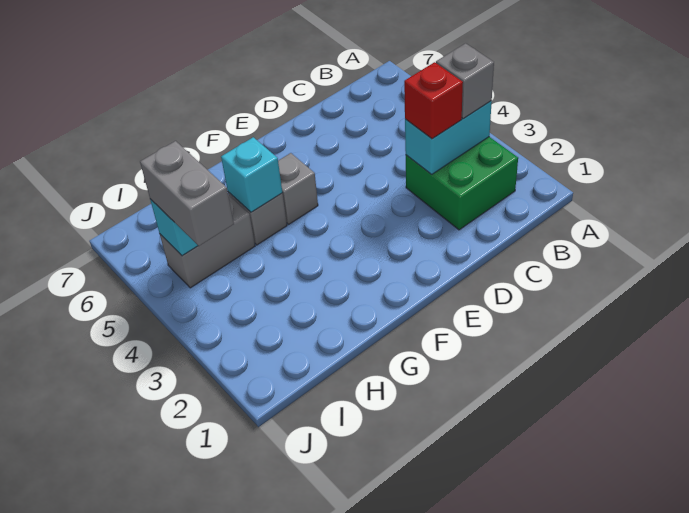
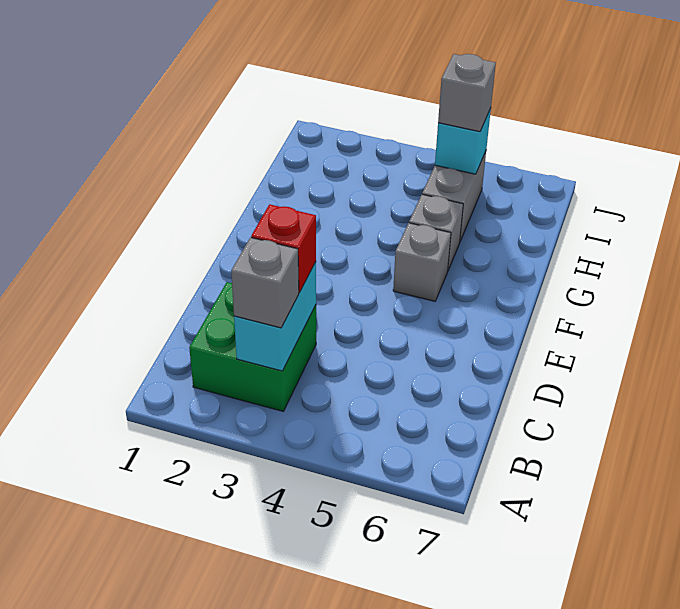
cyan brick G5 level 2 -> none
grey brick I4:I5 level 3 -> grey brick I5 level 3

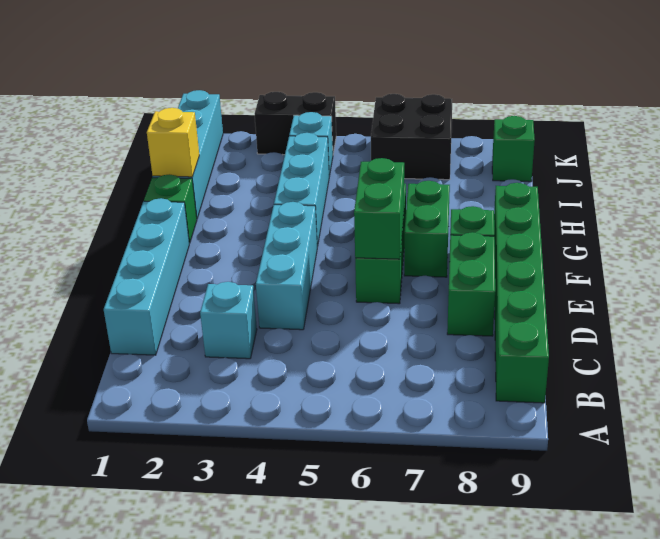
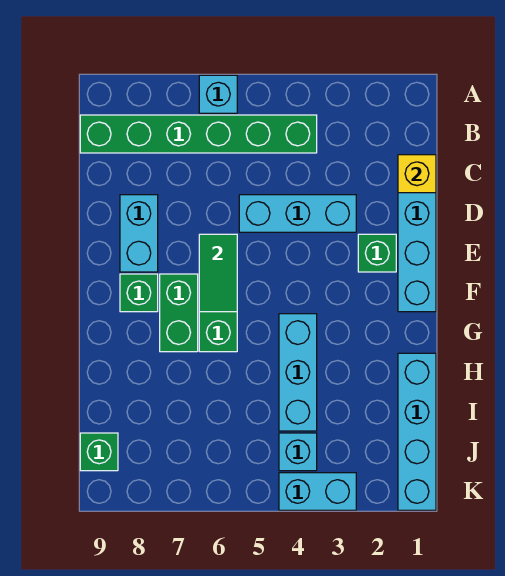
green brick B9:G9 level 1 -> green brick B4:B9 level 1
cyan brick C3 level 1 -> cyan brick A6 level 1
cyan brick D4:F4 level 1 -> cyan brick D3:D5 level 1
green brick D8:E8 level 1 -> cyan brick D8:E8 level 1
green brick E6:F6 level 2 -> green tile E6:F6 level 2
green brick G1 level 1 -> green brick E2 level 1
yellow brick H1 level 2 -> yellow brick C1 level 2
black brick J6:K7 level 1 -> none
black brick K3:K4 level 1 -> cyan brick K3:K4 level 1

■ ■ ■ ■ ■ ■ ■

Task brief: Render all entries verbatim, excluding any pictures they hold.

Expected answer:
cyan brick G5 level 2 -> none
grey brick I4:I5 level 3 -> grey brick I5 level 3

green brick B9:G9 level 1 -> green brick B4:B9 level 1
cyan brick C3 level 1 -> cyan brick A6 level 1
cyan brick D4:F4 level 1 -> cyan brick D3:D5 level 1
green brick D8:E8 level 1 -> cyan brick D8:E8 level 1
green brick E6:F6 level 2 -> green tile E6:F6 level 2
green brick G1 level 1 -> green brick E2 level 1
yellow brick H1 level 2 -> yellow brick C1 level 2
black brick J6:K7 level 1 -> none
black brick K3:K4 level 1 -> cyan brick K3:K4 level 1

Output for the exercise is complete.